TASK REQUIREMENTS: Locate each line of the records below that contains the string "kern", matching case exactly, and copy those lines out in full.

Stored entries
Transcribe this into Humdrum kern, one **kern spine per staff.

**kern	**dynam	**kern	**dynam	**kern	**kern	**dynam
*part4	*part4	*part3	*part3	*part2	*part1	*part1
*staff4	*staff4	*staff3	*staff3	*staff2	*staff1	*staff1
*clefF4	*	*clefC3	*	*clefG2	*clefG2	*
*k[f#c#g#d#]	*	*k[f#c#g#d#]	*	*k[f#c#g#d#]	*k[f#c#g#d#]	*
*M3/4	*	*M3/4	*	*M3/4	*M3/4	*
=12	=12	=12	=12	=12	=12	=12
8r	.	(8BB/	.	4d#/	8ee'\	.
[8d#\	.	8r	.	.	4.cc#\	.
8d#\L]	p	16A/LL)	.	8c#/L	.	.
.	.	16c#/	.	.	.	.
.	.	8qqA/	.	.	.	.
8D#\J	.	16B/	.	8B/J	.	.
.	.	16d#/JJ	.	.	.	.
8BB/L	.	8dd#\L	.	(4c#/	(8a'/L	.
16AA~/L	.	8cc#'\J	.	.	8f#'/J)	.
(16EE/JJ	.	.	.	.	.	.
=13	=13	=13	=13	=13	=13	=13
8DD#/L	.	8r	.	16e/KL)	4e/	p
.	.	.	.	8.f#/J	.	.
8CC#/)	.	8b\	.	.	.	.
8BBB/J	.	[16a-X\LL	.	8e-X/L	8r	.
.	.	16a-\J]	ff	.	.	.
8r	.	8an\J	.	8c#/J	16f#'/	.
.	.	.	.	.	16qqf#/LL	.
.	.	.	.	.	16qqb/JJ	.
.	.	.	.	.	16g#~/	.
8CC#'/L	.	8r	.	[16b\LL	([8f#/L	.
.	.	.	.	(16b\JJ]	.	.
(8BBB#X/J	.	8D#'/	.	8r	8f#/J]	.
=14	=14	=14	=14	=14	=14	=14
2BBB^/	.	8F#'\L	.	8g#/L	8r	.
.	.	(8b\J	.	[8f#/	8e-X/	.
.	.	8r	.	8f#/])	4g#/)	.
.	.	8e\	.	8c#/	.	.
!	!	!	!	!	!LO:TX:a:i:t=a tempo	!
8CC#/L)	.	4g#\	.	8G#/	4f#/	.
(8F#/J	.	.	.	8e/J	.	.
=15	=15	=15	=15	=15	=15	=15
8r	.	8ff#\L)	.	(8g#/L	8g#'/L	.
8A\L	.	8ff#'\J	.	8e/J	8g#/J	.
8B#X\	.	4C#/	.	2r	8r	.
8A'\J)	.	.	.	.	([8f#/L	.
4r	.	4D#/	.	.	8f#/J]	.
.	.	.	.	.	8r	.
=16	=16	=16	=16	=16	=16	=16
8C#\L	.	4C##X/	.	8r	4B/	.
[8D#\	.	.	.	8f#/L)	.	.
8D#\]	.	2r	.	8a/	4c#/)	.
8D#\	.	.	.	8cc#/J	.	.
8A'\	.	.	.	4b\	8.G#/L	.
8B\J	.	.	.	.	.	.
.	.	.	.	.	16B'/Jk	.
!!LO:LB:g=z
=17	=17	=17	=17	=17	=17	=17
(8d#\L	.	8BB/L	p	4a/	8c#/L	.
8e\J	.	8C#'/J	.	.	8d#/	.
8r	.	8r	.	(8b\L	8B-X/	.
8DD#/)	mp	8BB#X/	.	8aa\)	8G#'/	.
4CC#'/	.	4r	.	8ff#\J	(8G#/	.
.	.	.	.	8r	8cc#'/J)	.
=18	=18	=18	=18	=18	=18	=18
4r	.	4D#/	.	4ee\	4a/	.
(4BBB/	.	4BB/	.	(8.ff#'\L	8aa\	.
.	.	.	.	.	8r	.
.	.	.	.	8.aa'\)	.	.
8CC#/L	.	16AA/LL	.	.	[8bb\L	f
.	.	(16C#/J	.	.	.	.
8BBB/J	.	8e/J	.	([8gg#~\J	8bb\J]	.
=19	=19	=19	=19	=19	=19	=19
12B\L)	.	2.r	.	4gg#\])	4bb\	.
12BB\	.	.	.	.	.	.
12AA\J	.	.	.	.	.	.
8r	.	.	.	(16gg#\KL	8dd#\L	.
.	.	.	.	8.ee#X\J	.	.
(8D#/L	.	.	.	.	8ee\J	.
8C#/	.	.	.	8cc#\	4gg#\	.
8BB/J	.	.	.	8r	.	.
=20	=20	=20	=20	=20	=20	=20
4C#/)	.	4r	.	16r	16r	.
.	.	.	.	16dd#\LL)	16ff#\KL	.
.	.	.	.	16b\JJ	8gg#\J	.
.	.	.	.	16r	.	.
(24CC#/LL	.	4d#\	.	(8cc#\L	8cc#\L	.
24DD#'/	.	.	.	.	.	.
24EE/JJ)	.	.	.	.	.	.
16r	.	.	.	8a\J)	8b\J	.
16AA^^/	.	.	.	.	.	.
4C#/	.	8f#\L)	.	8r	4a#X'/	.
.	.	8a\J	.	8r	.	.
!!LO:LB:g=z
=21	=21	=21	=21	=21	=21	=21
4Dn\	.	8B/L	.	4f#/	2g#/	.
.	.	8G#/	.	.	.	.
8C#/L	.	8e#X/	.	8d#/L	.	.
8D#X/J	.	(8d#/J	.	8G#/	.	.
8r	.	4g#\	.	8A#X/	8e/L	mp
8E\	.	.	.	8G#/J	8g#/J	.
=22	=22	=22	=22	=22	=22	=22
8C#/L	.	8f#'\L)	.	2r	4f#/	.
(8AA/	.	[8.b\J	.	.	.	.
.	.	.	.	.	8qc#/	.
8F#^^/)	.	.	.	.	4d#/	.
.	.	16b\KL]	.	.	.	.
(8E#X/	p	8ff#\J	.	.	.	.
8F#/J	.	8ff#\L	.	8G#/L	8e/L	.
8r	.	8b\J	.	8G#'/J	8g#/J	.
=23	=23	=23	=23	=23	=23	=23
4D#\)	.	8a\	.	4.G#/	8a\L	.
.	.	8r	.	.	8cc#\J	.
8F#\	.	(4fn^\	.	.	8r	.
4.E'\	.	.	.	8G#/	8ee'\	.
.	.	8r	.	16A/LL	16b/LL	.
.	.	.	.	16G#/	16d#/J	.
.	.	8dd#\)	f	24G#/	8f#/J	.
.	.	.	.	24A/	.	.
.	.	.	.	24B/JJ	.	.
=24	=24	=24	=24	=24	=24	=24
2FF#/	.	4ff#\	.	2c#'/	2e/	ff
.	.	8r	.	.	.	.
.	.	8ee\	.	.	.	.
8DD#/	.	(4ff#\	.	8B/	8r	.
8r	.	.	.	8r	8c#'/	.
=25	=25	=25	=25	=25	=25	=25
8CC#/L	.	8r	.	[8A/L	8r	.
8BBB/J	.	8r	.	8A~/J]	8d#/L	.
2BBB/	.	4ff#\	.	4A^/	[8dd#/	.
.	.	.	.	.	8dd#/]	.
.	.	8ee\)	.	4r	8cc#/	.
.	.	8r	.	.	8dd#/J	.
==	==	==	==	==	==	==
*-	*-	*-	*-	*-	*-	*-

WRITTEN RESPONSE:
Transcribe this into Humdrum kern, one **kern spine per staff.
**kern	**dynam	**kern	**dynam	**kern	**kern	**dynam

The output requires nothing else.